Activity
Go through the data below and copy it exactly, skipping every picture.

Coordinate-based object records
+ + + +

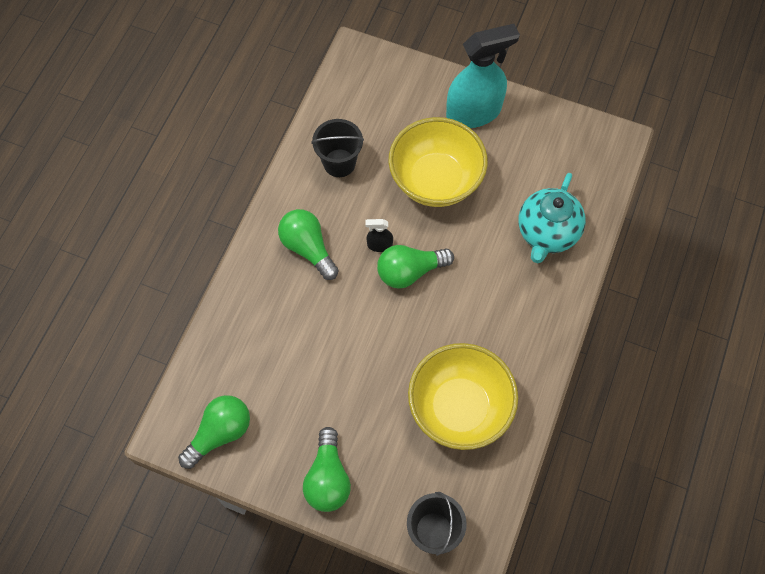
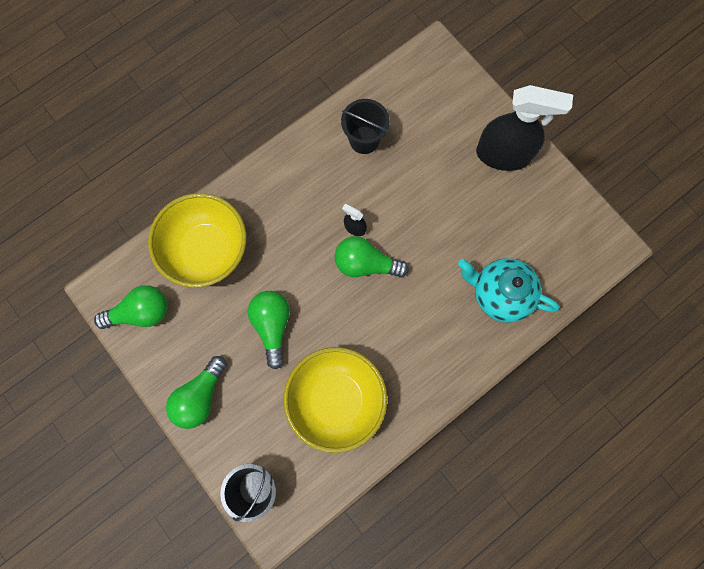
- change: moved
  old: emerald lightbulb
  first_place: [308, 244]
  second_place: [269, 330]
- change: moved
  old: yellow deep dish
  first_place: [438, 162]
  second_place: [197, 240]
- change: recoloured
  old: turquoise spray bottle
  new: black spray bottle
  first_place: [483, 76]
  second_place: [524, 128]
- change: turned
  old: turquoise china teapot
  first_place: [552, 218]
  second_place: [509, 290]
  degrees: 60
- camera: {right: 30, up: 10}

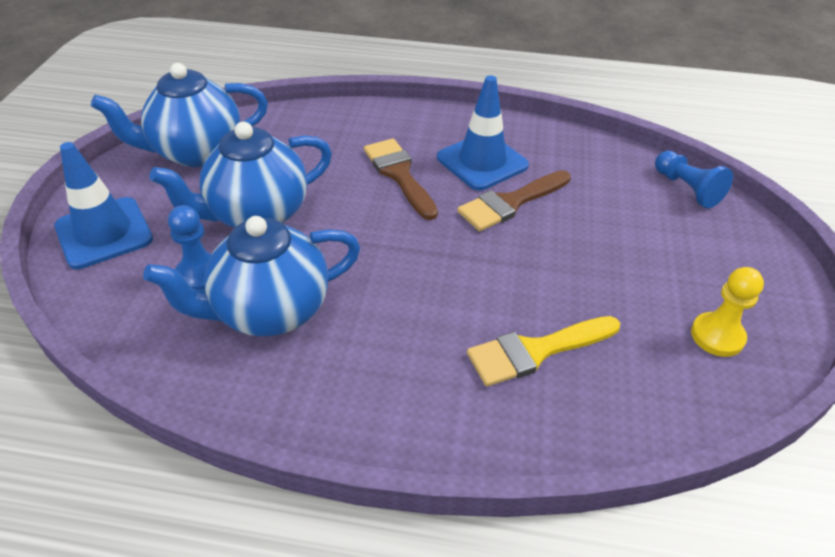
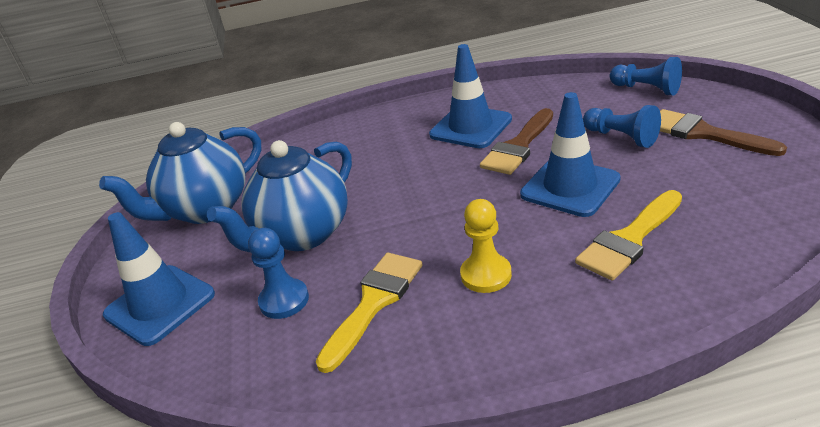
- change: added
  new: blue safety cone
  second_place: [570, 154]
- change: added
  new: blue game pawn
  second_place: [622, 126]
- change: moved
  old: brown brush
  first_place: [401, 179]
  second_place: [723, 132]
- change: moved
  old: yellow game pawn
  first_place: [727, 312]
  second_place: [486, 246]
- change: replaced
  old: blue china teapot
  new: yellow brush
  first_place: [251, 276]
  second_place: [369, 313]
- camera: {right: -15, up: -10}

+ + + +

Result of the exercise
- change: moved
  old: emerald lightbulb
  first_place: [308, 244]
  second_place: [269, 330]
- change: moved
  old: yellow deep dish
  first_place: [438, 162]
  second_place: [197, 240]
- change: recoloured
  old: turquoise spray bottle
  new: black spray bottle
  first_place: [483, 76]
  second_place: [524, 128]
- change: turned
  old: turquoise china teapot
  first_place: [552, 218]
  second_place: [509, 290]
  degrees: 60
- camera: {right: 30, up: 10}

- change: added
  new: blue safety cone
  second_place: [570, 154]
- change: added
  new: blue game pawn
  second_place: [622, 126]
- change: moved
  old: brown brush
  first_place: [401, 179]
  second_place: [723, 132]
- change: moved
  old: yellow game pawn
  first_place: [727, 312]
  second_place: [486, 246]
- change: replaced
  old: blue china teapot
  new: yellow brush
  first_place: [251, 276]
  second_place: [369, 313]
- camera: {right: -15, up: -10}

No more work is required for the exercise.